____ Input data
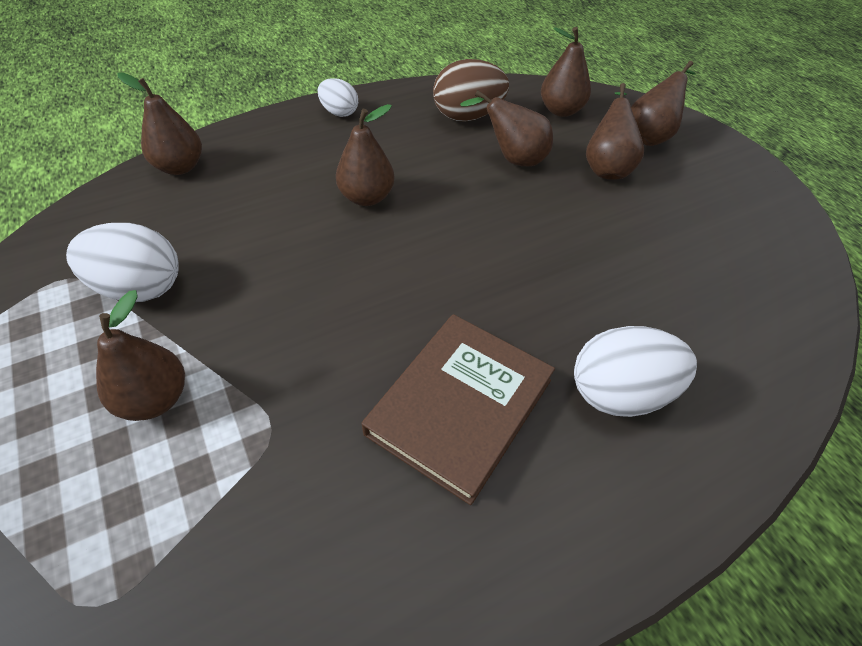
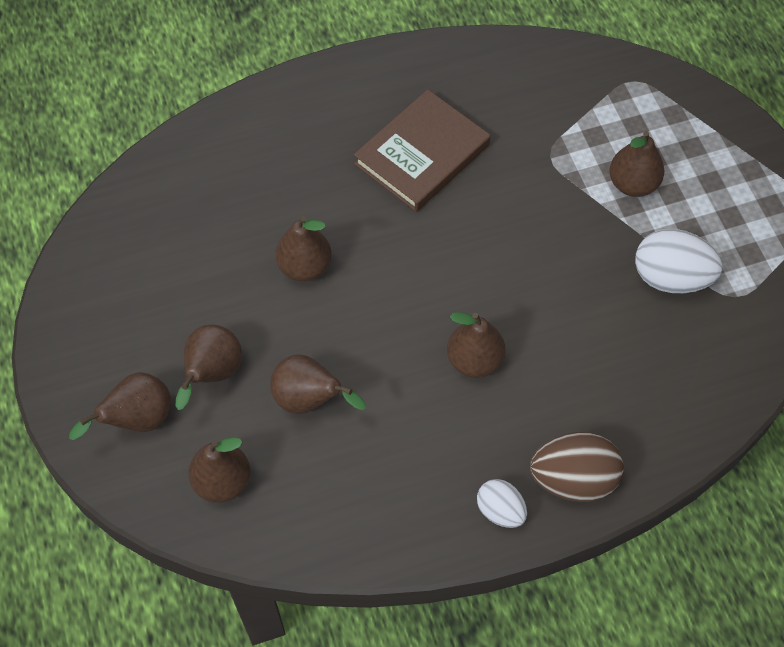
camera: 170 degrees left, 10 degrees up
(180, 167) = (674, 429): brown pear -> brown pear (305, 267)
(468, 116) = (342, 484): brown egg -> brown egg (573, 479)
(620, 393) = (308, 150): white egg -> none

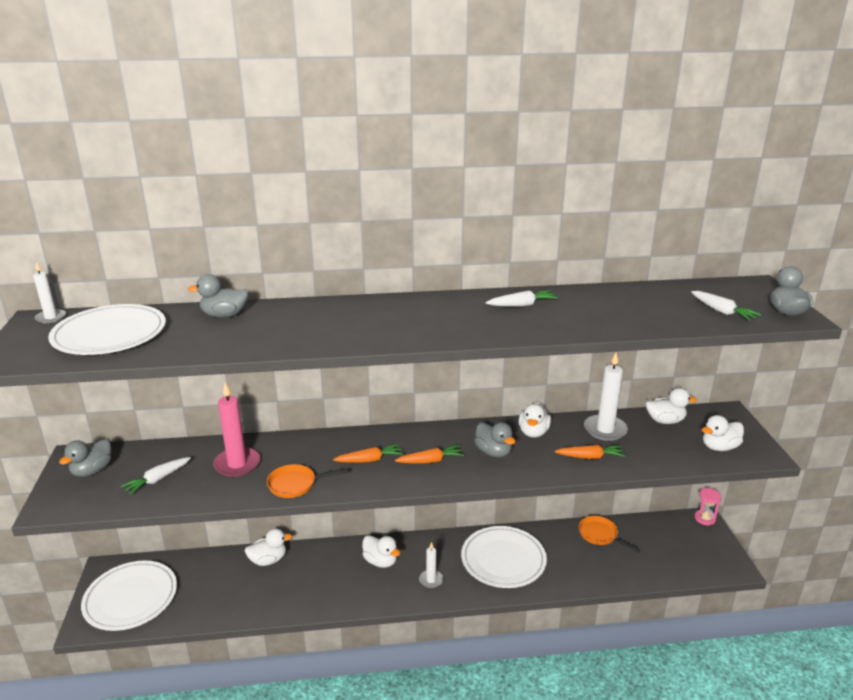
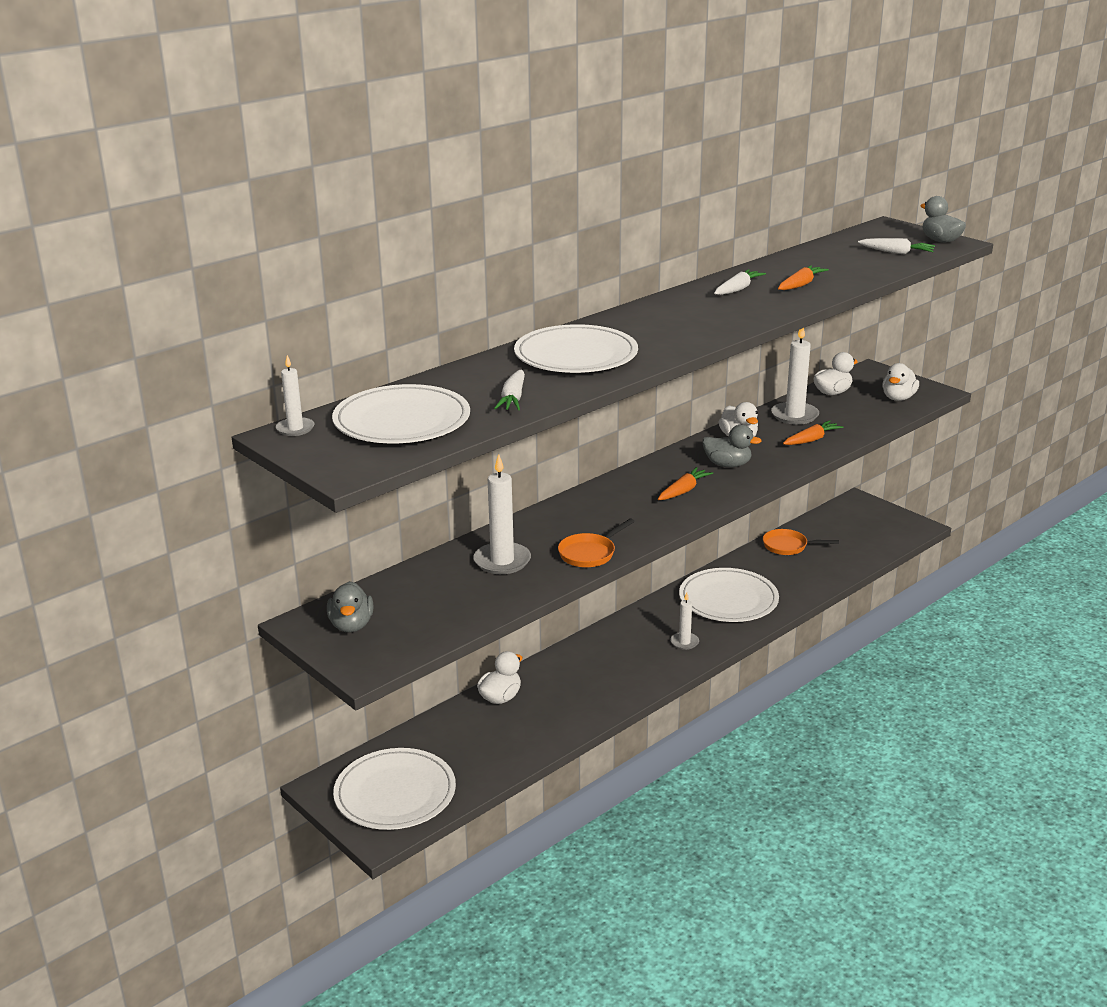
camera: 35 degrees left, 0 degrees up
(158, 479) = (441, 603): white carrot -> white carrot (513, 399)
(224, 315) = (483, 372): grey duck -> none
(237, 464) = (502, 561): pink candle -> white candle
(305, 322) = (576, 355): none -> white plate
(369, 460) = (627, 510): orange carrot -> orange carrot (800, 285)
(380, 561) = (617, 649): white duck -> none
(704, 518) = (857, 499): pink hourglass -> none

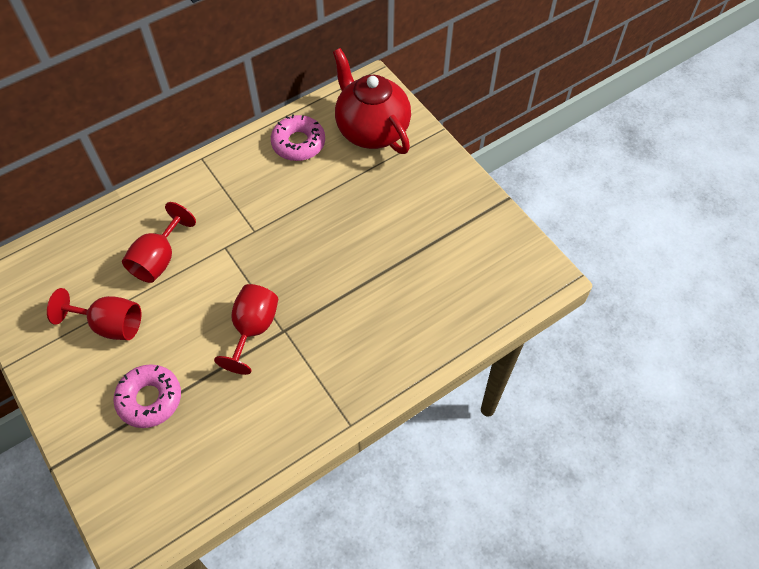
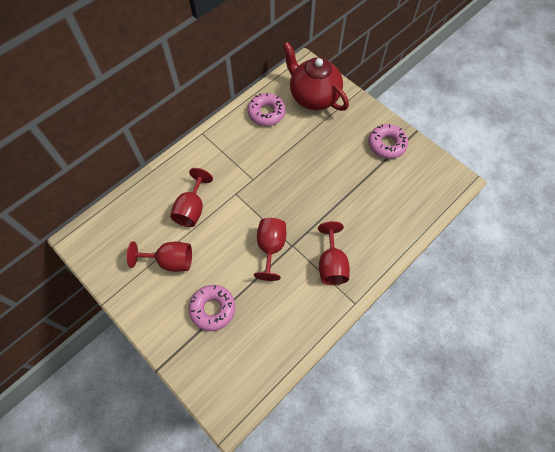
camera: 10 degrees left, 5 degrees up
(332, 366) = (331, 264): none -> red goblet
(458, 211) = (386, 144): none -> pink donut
________
Retype, word for word, the lines from the one with "(468, 116) = (342, 484): brown" through the last line of the entries above, and only those lines. Leave pictures out.

(468, 116) = (342, 484): brown egg -> brown egg (573, 479)
(620, 393) = (308, 150): white egg -> none

camera: 35 degrees left, 0 degrees up
(158, 479) = (441, 603): white carrot -> white carrot (513, 399)
(224, 315) = (483, 372): grey duck -> none
(237, 464) = (502, 561): pink candle -> white candle
(305, 322) = (576, 355): none -> white plate
(369, 460) = (627, 510): orange carrot -> orange carrot (800, 285)
(380, 561) = (617, 649): white duck -> none
(704, 518) = (857, 499): pink hourglass -> none

camera: 10 degrees left, 5 degrees up
(332, 366) = (331, 264): none -> red goblet
(458, 211) = (386, 144): none -> pink donut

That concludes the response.